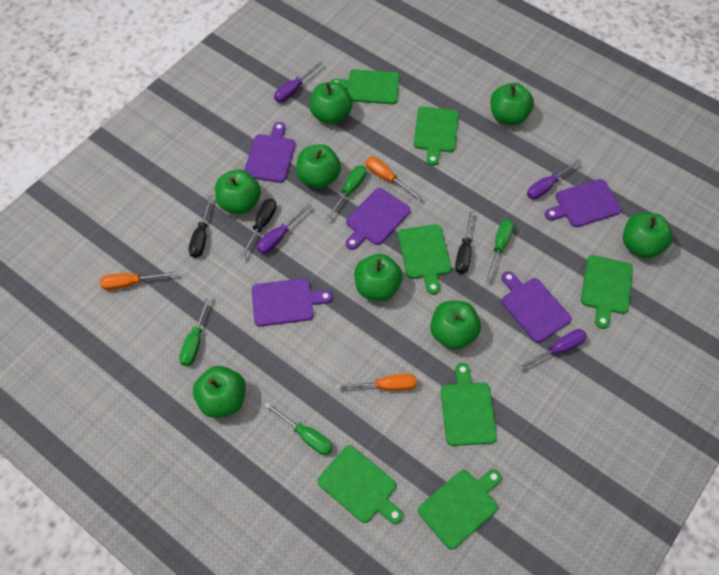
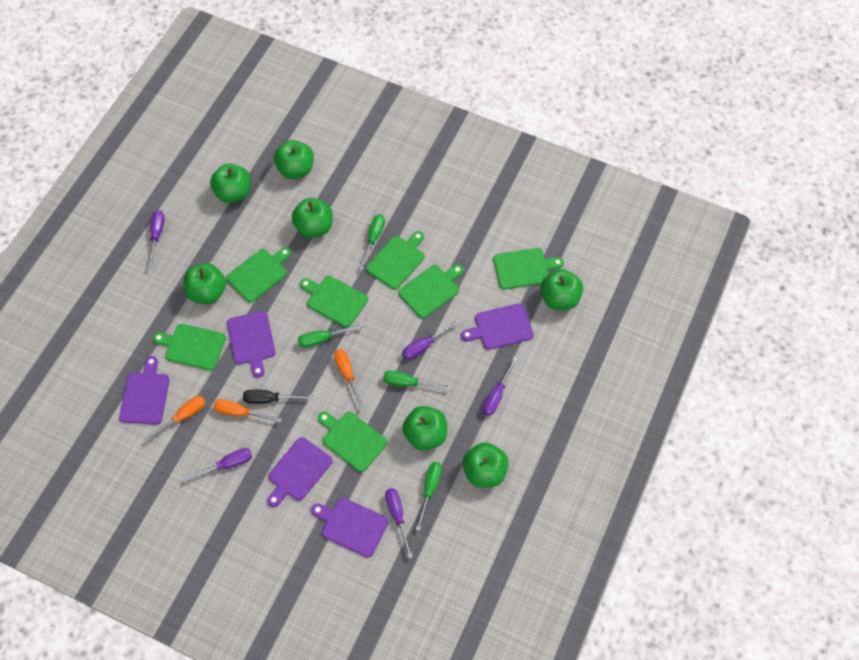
black screwdriver: 3 -> 1
green apple: 8 -> 7
purple screwdriver: 4 -> 5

+ + + + + + +

What to produce -
Copy the data precisely. Skip every picture.

Written solution -
black screwdriver: 3 -> 1
green apple: 8 -> 7
purple screwdriver: 4 -> 5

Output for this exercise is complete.